Version difference data:
--- START ---
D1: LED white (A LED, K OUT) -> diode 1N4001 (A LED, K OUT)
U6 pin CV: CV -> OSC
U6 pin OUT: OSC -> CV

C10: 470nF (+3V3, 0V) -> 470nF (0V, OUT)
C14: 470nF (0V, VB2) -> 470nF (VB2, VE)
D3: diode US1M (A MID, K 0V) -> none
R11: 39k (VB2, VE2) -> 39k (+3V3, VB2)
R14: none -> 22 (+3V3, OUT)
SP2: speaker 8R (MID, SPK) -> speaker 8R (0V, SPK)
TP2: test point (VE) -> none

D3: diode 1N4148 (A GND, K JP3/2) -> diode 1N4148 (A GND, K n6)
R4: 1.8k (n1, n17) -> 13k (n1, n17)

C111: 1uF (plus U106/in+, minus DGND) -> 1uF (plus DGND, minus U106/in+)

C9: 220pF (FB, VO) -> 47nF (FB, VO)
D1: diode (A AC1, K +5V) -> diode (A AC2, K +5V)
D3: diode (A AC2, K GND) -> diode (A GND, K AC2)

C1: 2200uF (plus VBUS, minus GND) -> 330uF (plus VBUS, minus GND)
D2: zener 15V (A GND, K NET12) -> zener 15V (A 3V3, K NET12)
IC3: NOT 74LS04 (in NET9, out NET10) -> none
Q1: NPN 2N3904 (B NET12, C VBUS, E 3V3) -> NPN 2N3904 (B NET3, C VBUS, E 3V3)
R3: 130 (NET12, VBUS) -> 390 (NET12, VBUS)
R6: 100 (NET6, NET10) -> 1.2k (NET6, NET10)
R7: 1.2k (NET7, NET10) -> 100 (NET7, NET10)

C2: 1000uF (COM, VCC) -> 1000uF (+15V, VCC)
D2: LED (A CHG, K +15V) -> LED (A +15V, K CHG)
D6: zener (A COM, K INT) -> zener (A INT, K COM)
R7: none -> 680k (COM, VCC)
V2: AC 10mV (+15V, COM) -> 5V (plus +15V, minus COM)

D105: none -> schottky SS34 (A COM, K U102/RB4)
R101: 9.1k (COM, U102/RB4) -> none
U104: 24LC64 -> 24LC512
--- END ---
**WORK ITEM:** Starting from the line that contains "Q1: NPN 2N3904", reproduce each line of the data exactly through the last one.

**RESPONSE TO THIS EXERCISE:**
Q1: NPN 2N3904 (B NET12, C VBUS, E 3V3) -> NPN 2N3904 (B NET3, C VBUS, E 3V3)
R3: 130 (NET12, VBUS) -> 390 (NET12, VBUS)
R6: 100 (NET6, NET10) -> 1.2k (NET6, NET10)
R7: 1.2k (NET7, NET10) -> 100 (NET7, NET10)

C2: 1000uF (COM, VCC) -> 1000uF (+15V, VCC)
D2: LED (A CHG, K +15V) -> LED (A +15V, K CHG)
D6: zener (A COM, K INT) -> zener (A INT, K COM)
R7: none -> 680k (COM, VCC)
V2: AC 10mV (+15V, COM) -> 5V (plus +15V, minus COM)

D105: none -> schottky SS34 (A COM, K U102/RB4)
R101: 9.1k (COM, U102/RB4) -> none
U104: 24LC64 -> 24LC512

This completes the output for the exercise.